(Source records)

Segment Open

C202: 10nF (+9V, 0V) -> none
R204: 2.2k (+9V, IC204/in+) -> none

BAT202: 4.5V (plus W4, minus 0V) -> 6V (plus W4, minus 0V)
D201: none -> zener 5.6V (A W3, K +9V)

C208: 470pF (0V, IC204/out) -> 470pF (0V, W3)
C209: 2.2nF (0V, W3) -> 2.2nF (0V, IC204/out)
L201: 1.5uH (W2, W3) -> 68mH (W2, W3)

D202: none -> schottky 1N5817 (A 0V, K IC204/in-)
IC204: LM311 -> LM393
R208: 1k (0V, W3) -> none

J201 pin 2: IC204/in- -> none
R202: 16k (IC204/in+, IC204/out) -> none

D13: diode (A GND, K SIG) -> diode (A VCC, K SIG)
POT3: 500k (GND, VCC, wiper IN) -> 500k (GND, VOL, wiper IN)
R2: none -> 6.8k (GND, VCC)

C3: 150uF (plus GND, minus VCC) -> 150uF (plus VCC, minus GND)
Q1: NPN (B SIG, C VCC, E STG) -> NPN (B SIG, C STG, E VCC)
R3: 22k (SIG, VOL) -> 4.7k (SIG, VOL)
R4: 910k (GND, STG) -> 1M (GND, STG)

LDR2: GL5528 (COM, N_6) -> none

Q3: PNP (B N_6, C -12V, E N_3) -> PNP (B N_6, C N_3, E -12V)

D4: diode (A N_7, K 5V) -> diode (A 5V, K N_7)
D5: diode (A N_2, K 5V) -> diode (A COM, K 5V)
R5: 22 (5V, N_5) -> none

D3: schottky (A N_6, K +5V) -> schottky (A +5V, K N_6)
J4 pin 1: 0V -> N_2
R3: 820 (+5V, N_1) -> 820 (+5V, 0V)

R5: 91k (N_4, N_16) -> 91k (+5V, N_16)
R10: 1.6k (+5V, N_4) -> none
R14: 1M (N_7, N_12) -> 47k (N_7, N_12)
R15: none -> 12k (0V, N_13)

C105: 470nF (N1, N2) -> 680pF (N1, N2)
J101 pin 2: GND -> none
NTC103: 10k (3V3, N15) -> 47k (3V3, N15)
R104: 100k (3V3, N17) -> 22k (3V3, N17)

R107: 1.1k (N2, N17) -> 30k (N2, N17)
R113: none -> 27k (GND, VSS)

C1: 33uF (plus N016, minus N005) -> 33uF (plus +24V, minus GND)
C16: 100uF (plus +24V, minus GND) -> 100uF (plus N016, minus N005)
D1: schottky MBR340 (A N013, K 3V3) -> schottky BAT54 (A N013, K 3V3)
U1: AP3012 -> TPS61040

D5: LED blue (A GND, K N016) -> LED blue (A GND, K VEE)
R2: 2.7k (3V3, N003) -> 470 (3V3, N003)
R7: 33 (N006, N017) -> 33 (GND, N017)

Segment Closed

* [PROBLEM TO WORK ON] Reproduce every line of the records containing the string "minus".

* [RESULT OF THIS TASK]
BAT202: 4.5V (plus W4, minus 0V) -> 6V (plus W4, minus 0V)
C3: 150uF (plus GND, minus VCC) -> 150uF (plus VCC, minus GND)
C1: 33uF (plus N016, minus N005) -> 33uF (plus +24V, minus GND)
C16: 100uF (plus +24V, minus GND) -> 100uF (plus N016, minus N005)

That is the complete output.